» Your task: Needed from the entries below: every line that holds the word "AGND".
*** Data Section Begins ***
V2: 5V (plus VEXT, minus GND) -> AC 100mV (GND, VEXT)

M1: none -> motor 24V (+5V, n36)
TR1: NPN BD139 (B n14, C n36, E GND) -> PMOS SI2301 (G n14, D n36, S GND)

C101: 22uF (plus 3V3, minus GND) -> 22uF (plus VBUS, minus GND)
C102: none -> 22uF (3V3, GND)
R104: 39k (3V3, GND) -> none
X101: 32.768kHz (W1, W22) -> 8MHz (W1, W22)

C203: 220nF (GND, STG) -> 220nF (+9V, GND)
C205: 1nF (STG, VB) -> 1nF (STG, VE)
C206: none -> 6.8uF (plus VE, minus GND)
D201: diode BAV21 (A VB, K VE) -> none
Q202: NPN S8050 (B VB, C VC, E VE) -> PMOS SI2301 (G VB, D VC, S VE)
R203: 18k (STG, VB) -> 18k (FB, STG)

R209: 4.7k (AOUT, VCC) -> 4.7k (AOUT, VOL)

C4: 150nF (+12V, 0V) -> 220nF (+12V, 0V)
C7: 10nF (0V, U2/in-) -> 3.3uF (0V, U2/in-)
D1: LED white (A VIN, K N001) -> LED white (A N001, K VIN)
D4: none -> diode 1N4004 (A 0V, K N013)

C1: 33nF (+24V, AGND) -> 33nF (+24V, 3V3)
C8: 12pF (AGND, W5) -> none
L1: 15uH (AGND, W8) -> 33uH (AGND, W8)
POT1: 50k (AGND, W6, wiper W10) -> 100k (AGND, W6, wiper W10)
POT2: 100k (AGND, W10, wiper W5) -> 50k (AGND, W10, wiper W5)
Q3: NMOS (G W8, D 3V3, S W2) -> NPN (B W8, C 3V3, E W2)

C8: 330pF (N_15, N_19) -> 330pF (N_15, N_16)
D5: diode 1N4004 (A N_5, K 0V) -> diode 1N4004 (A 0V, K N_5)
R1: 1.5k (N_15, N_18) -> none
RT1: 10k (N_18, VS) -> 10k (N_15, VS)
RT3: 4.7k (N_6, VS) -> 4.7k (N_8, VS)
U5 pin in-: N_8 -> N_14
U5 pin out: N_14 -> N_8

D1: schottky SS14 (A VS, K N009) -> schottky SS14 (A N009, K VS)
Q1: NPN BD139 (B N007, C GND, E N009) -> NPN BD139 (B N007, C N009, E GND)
*** Data Section Ends ***
» Result of the exercise:
C1: 33nF (+24V, AGND) -> 33nF (+24V, 3V3)
C8: 12pF (AGND, W5) -> none
L1: 15uH (AGND, W8) -> 33uH (AGND, W8)
POT1: 50k (AGND, W6, wiper W10) -> 100k (AGND, W6, wiper W10)
POT2: 100k (AGND, W10, wiper W5) -> 50k (AGND, W10, wiper W5)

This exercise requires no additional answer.